[Data excerpts]
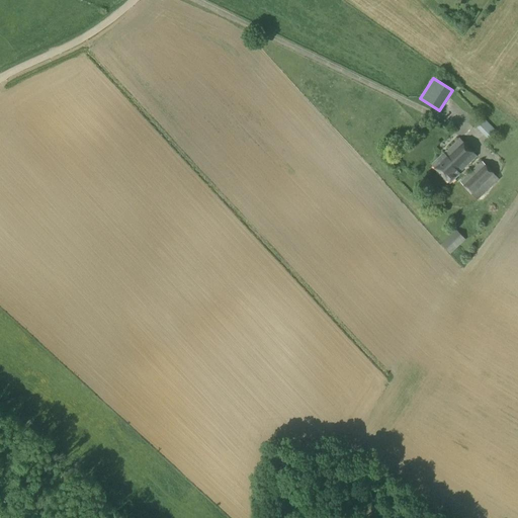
[(489,140),(497,132),(483,117),(475,125),(489,140)]
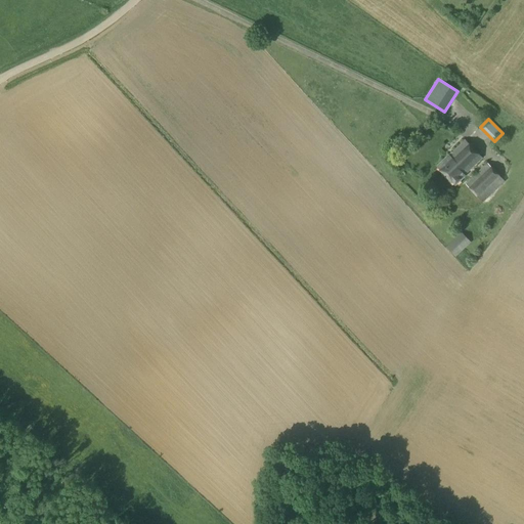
[(482,159),(465,141),(450,156),(449,155),(436,167),(455,186),(466,176),(465,175),(482,159)]
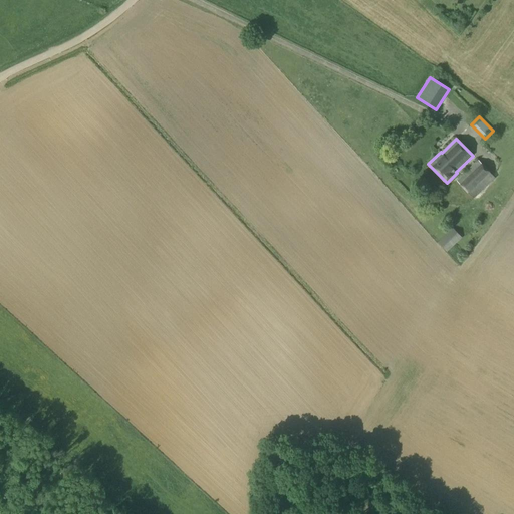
[(482,164),(478,160),(456,181),(460,185),(460,186),(468,194),(469,193),(474,199),(495,178),(489,173),(490,172),(482,164)]
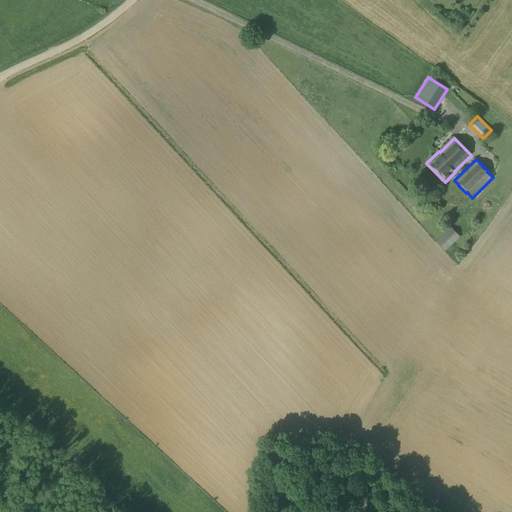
[(445,251),(460,237),(451,227),(436,241),(445,251)]
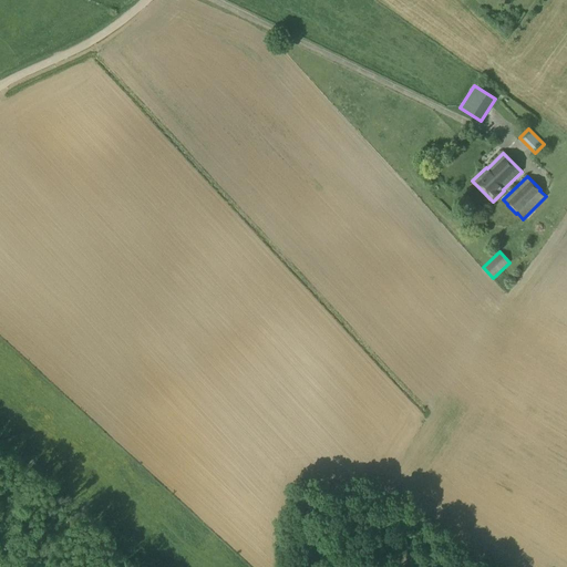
All buildings are outlined.
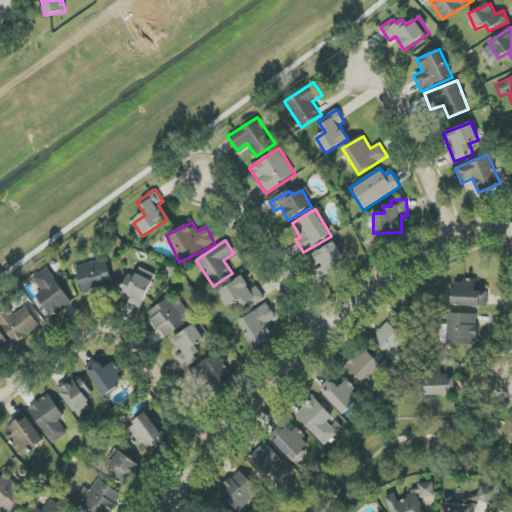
[(324,283),(342,273),(335,260),(343,256),(335,242),(314,254),(322,267),(317,270),(324,283)]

**TASK DETAILS**
Transcribe the complete set of entries verbatim. No pictures belong in the copy.

**THE ANSWER**
[(489,140),(497,132),(483,117),(475,125),(489,140)]
[(482,159),(465,141),(450,156),(449,155),(436,167),(455,186),(466,176),(465,175),(482,159)]
[(482,164),(478,160),(456,181),(460,185),(460,186),(468,194),(469,193),(474,199),(495,178),(489,173),(490,172),(482,164)]
[(445,251),(460,237),(451,227),(436,241),(445,251)]
All buildings are outlined.
[(324,283),(342,273),(335,260),(343,256),(335,242),(314,254),(322,267),(317,270),(324,283)]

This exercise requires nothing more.